- TASK GOAL -
The entries below contain a stretch that opens with the line containing "(73, 290) = (275, 526): orange" and closes with the line containing "(793, 263) = (408, 114): orange"; set down that stretch exactly, both ends included, and nothing else.

───── INPUT DATA

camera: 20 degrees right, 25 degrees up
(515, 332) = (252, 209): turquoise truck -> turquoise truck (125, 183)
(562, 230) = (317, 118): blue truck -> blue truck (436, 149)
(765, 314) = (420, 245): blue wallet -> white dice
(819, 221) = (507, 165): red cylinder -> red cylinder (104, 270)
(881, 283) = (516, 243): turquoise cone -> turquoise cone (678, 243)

──────────
───── INPUT DATA

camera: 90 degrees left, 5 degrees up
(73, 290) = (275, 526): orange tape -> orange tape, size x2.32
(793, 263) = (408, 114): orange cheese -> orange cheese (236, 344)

──────────

- SOLUTION TO THIS PROBLEM -
(73, 290) = (275, 526): orange tape -> orange tape, size x2.32
(793, 263) = (408, 114): orange cheese -> orange cheese (236, 344)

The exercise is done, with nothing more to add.